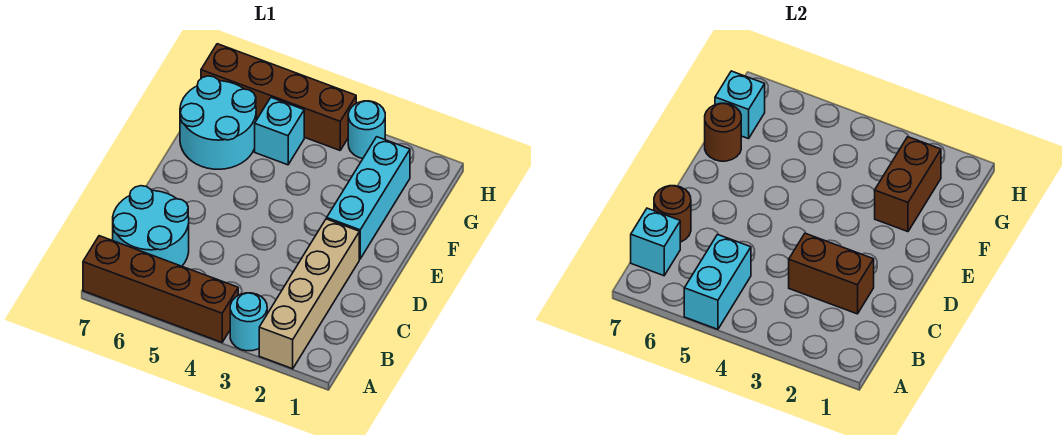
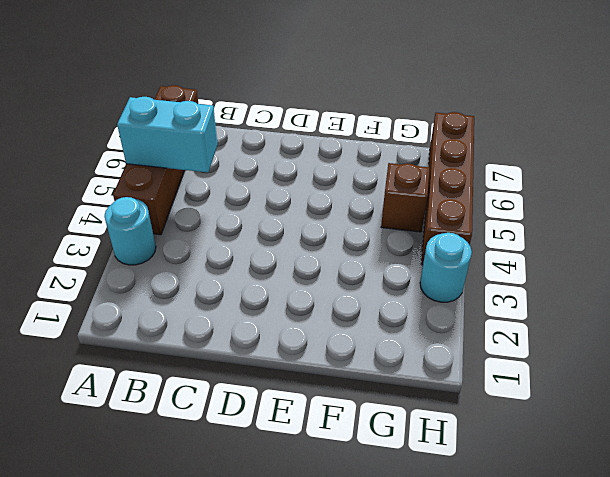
brown brick G5 level 1 -> cyan brick G5 level 1
none -> tan brick A2:D2 level 1
none -> cyan round brick B6:C7 level 1
none -> cyan brick E2:G2 level 1

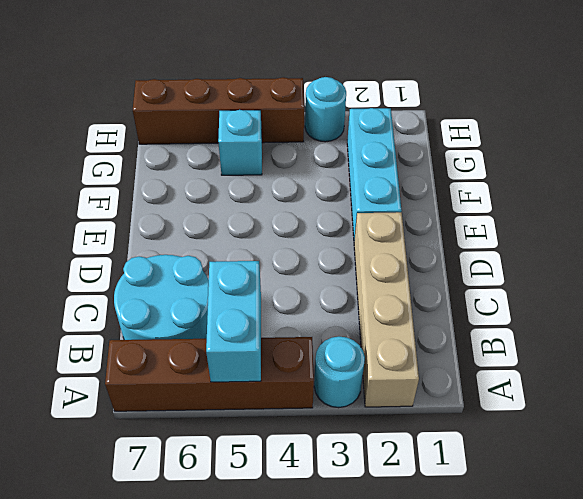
none -> cyan round brick F6:G7 level 1
none -> cyan brick B7 level 2
none -> brown brick C2:C3 level 2

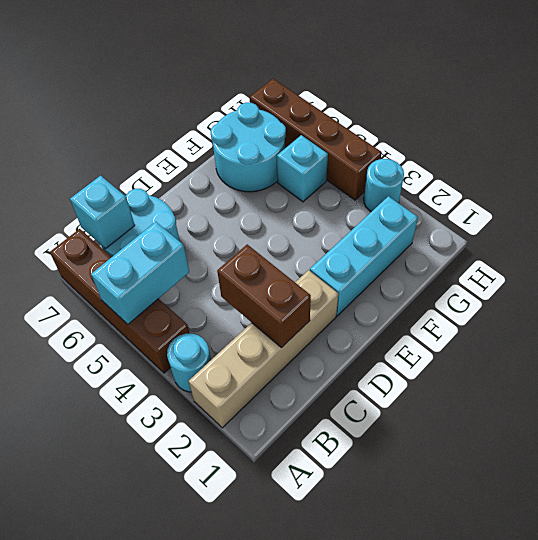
none -> brown round brick C7 level 2
none -> brown brick F2:G2 level 2
none -> brown round brick F7 level 2

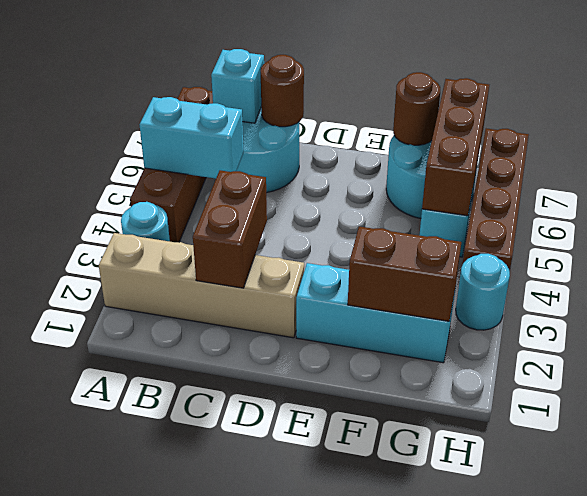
brown brick G5:G7 level 2 -> cyan brick G7 level 2

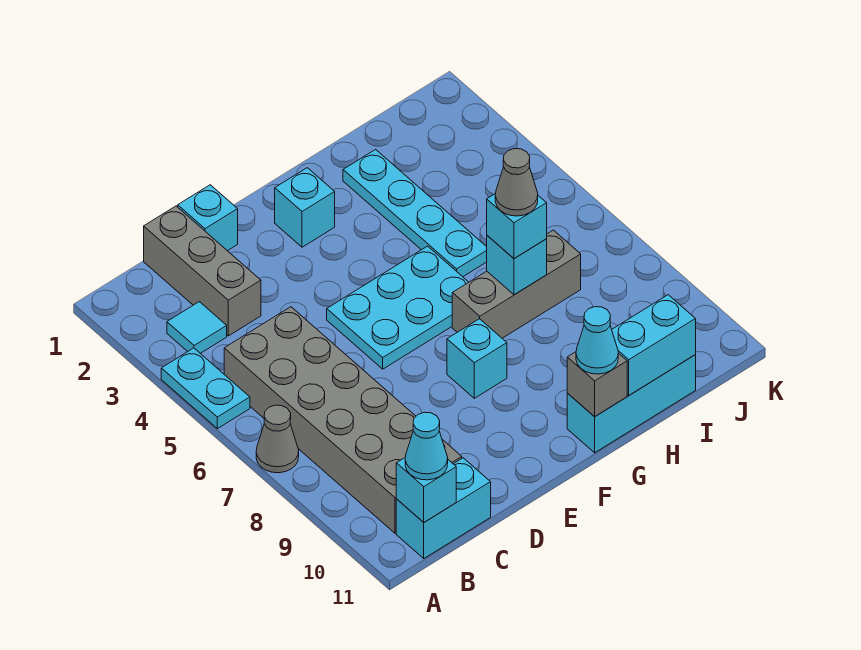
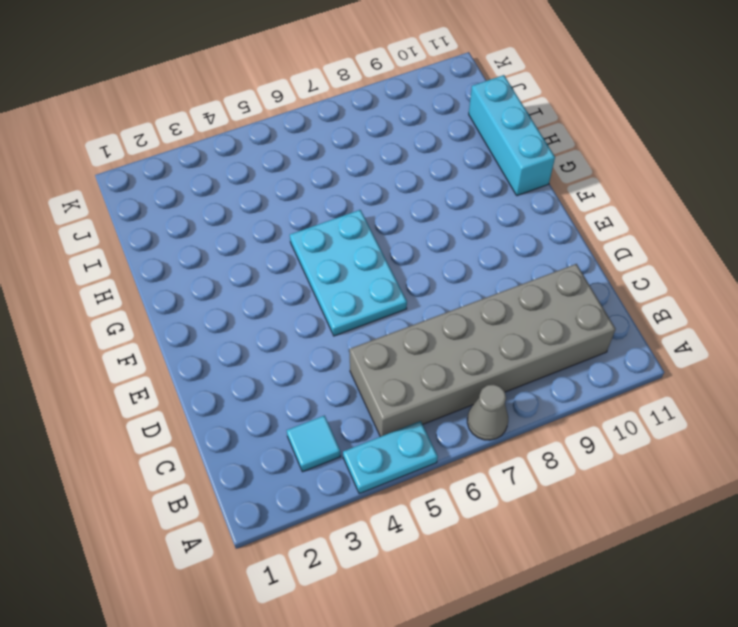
none -> cyan brick B11:C11 level 1
none -> grey brick C1:C3 level 1
none -> cyan brick D1 level 1

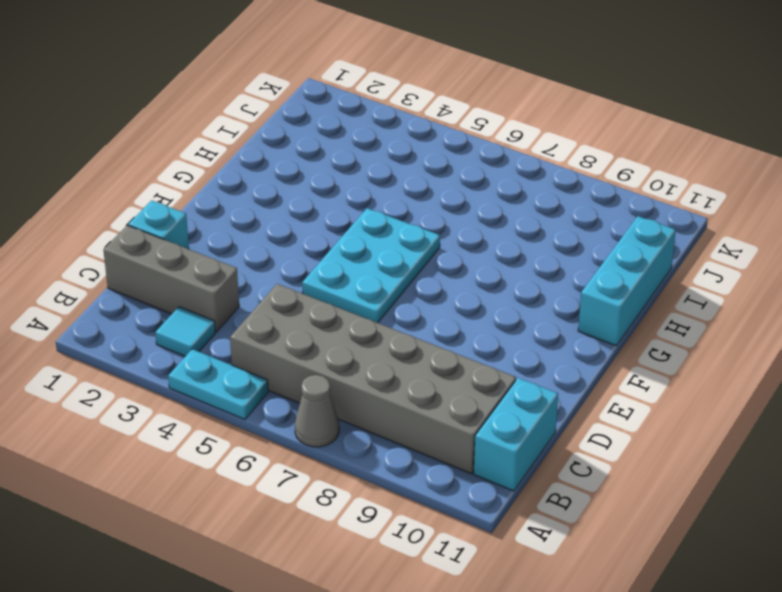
none -> cyan brick F2 level 1
none -> cyan brick F8 level 1
none -> grey brick G7:I7 level 1

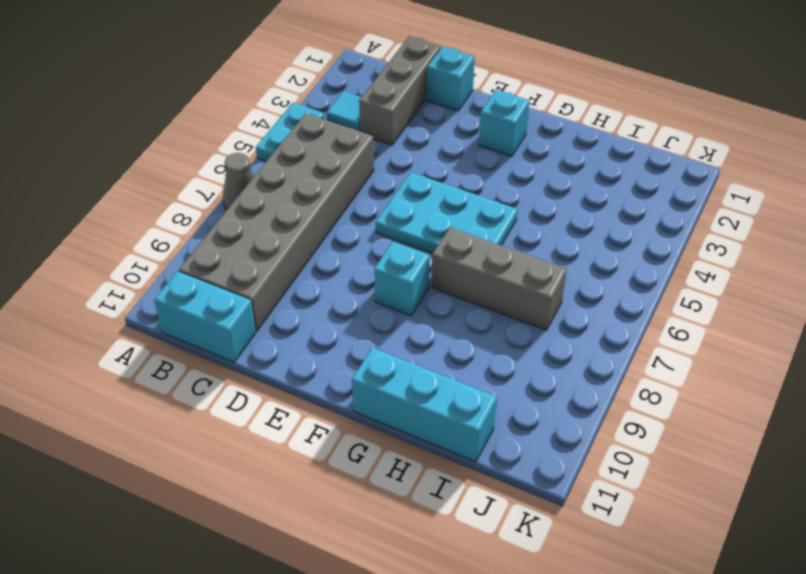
none -> cyan plate H2:H5 level 1
none -> cyan brick B11 level 2
none -> grey brick G11 level 2

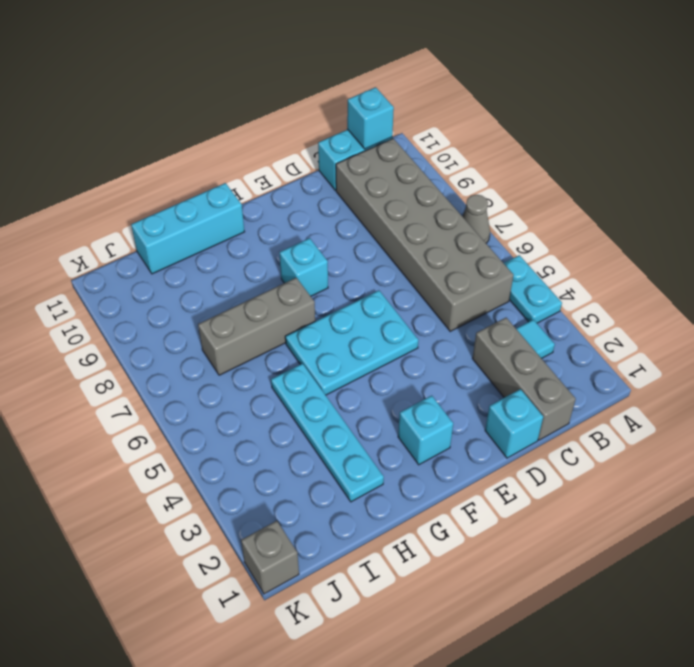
grey brick K1 level 1 -> grey brick G11 level 2
none -> cyan brick H7 level 2
none -> cyan brick H11:I11 level 2
none -> cyan cone B11 level 3

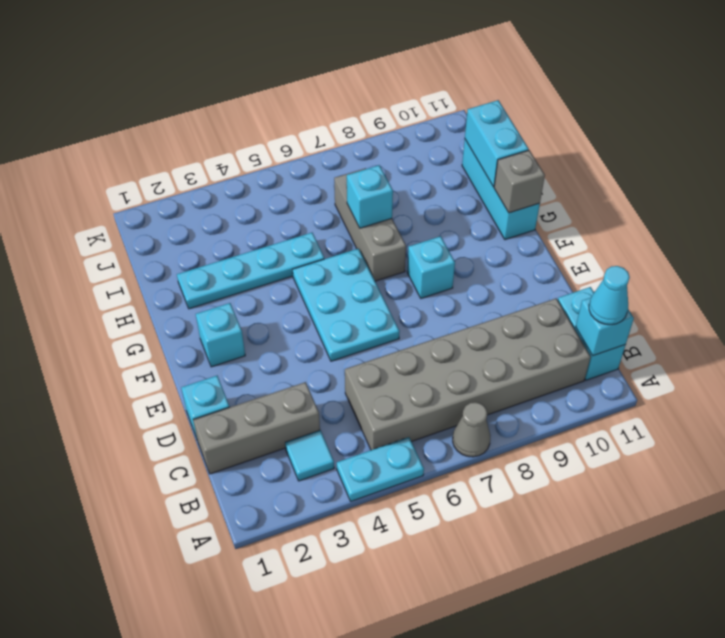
none -> cyan cone G11 level 3
none -> cyan brick H7 level 3
none -> grey cone H7 level 4

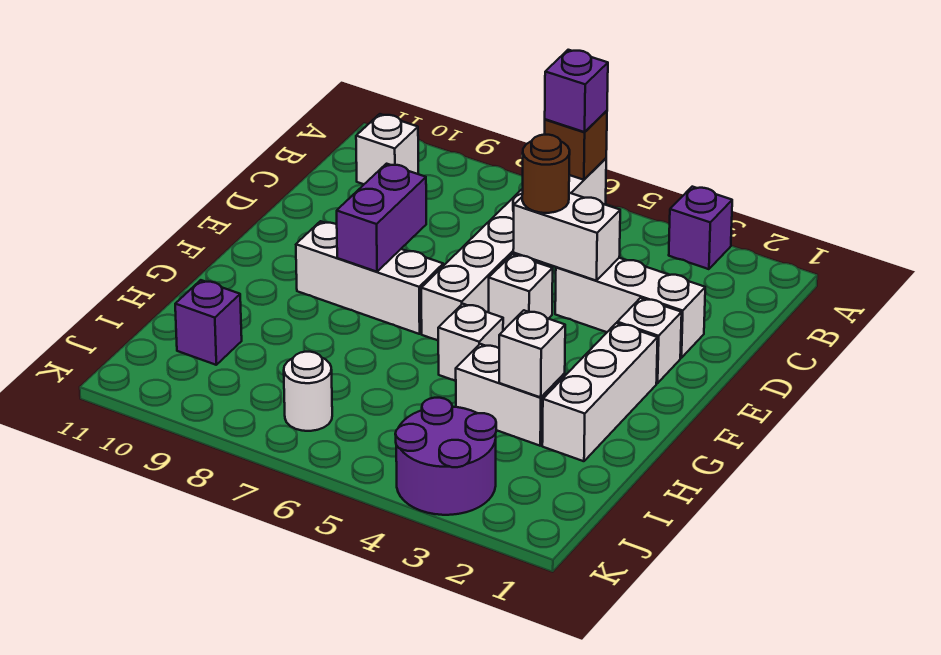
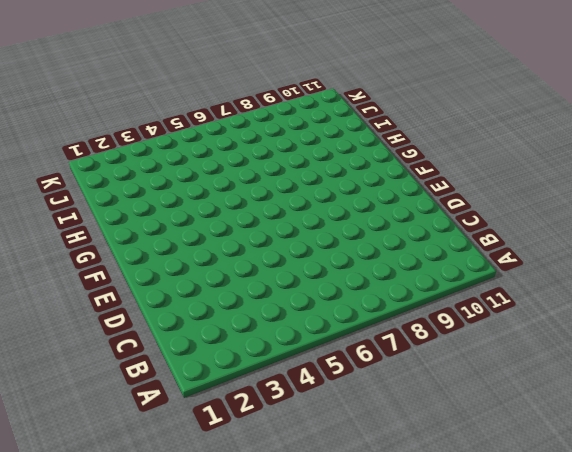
none -> purple brick A3 level 1
none -> white brick A6:F6 level 1
none -> white brick B10 level 1

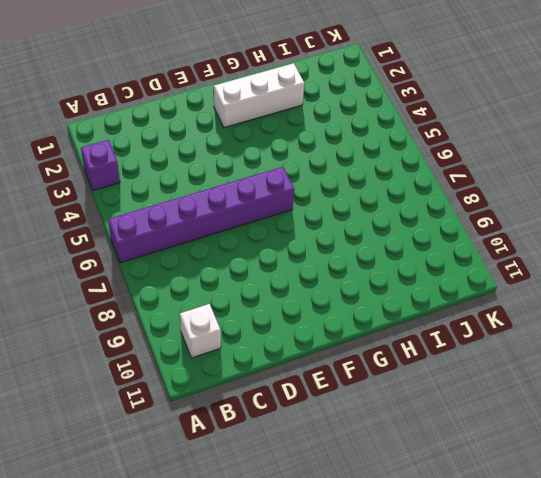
purple brick A6:F6 level 1 -> white brick A6:F6 level 1
none -> white brick D2:D4 level 1
none -> white brick E2 level 1
none -> white brick E5 level 1

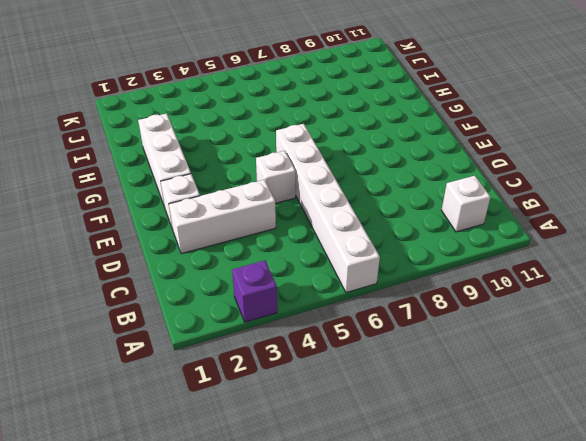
none -> white brick F7:F9 level 1
none -> white brick G5 level 1
none -> white brick H3:H4 level 1

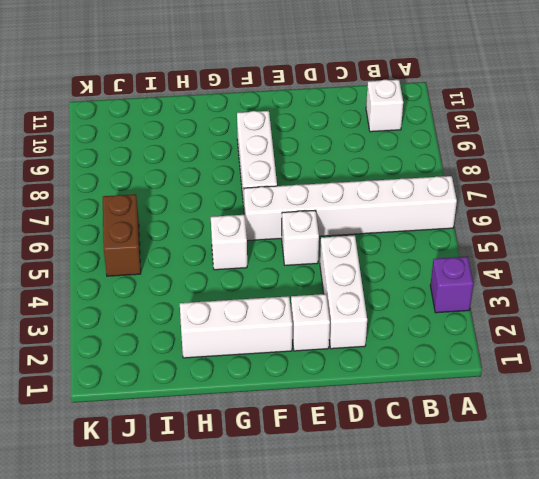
brown brick J5:J6 level 1 -> none
none -> white brick H3:H4 level 1
none -> purple brick I10 level 1
none -> purple round brick J3:K4 level 1

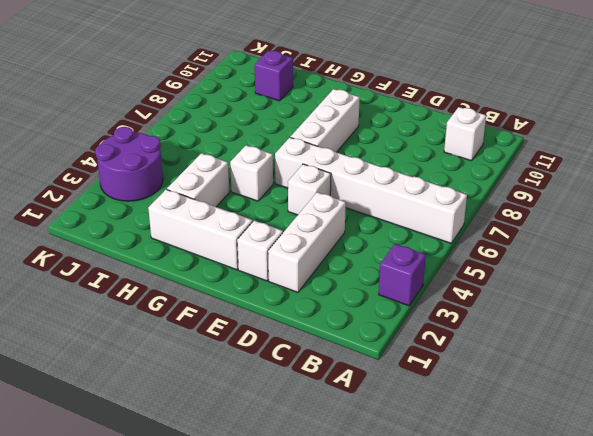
none -> white round brick J7 level 1
none -> brown brick A6 level 2
none -> white brick D4:D5 level 2

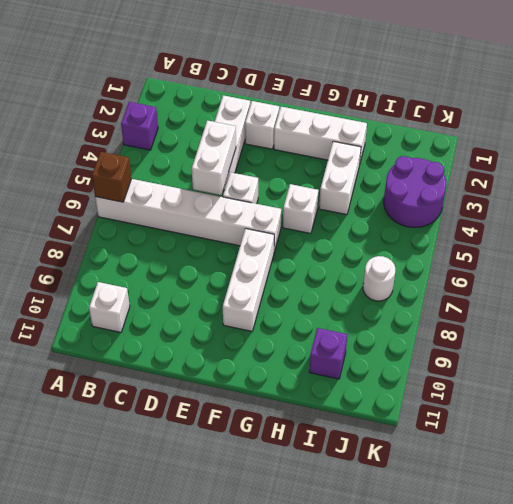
none -> purple brick E8:F8 level 2
none -> white brick H3 level 2
none -> purple brick A6 level 3

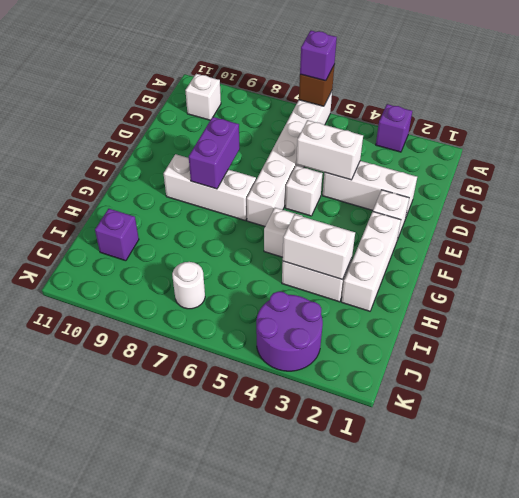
white brick H3:H4 level 2 -> white brick H3 level 2
none -> brown round brick D5 level 3

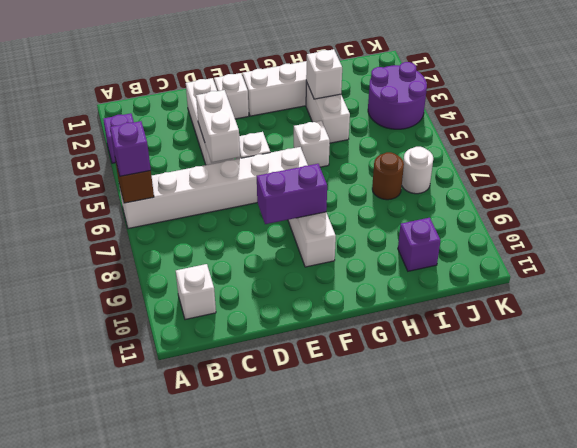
brown round brick I7 level 1 -> brown round brick D5 level 3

┄┄┄┄┄┄┄┄┄┄┄┄┄┄┄┄┄┄┄┄

Exercise directions:
Check each line of the data above for the string "grey", and copy the ones that have it.

Written reply:
none -> grey brick C1:C3 level 1
none -> grey brick G7:I7 level 1
none -> grey brick G11 level 2
grey brick K1 level 1 -> grey brick G11 level 2
none -> grey cone H7 level 4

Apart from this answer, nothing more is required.